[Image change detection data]
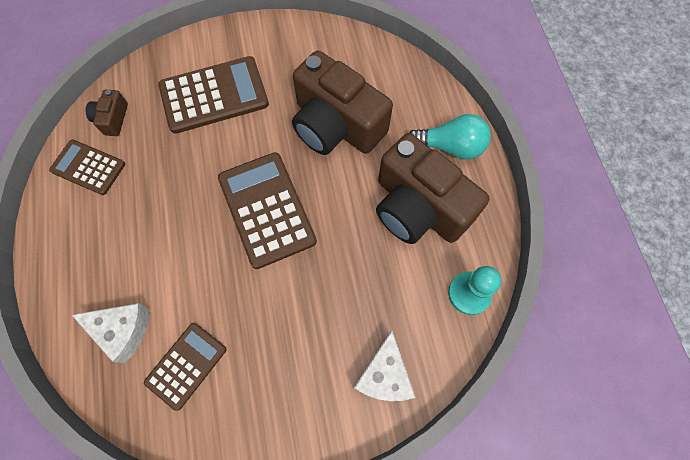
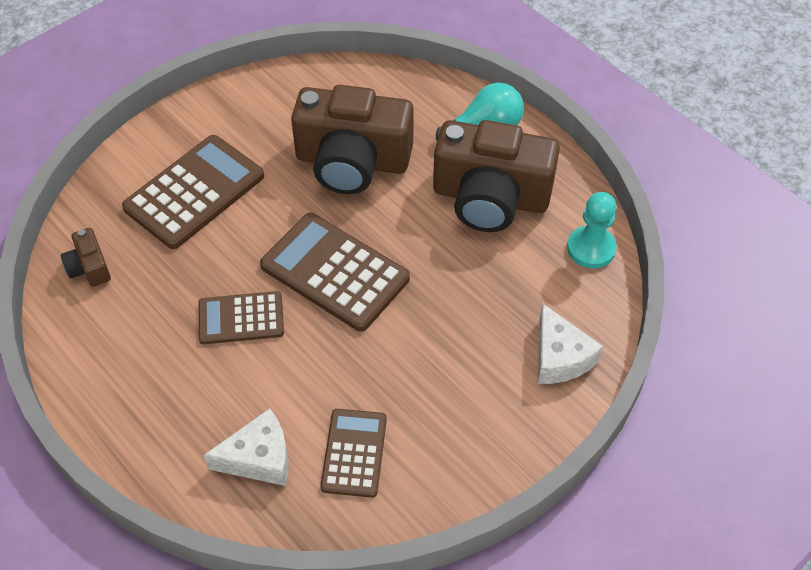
camera: 30 degrees left, 15 degrees down
(88, 167) = (97, 327): brown calculator -> brown calculator (241, 318)

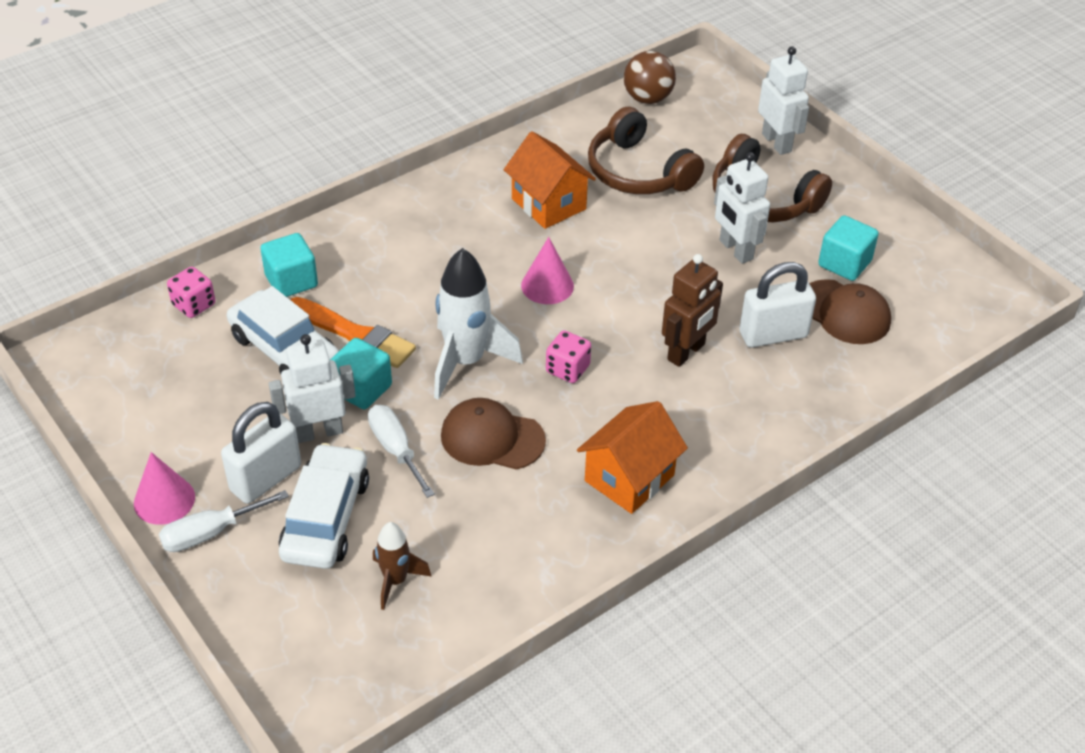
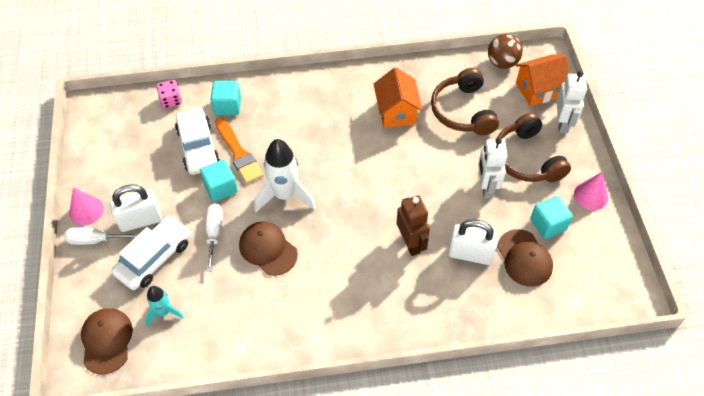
camera: 30 degrees right, 10 degrees up
(319, 432) = (183, 205): white robot -> none
(333, 656) = (107, 341): none -> brown cap
(395, 581) = (164, 312): brown rocket -> turquoise rocket
(547, 285) = (360, 165): pink cone -> pink cone (591, 195)
(567, 369) = (336, 224): pink dice -> none
(629, 478) = (324, 309): orange house -> orange house (538, 90)
(686, 352) = (411, 243): brown robot -> brown robot turned 90 degrees counterclockwise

## Directions for this task
Return the total number of lines in the records that contain "robot", without any explanation.

## Problem solution
2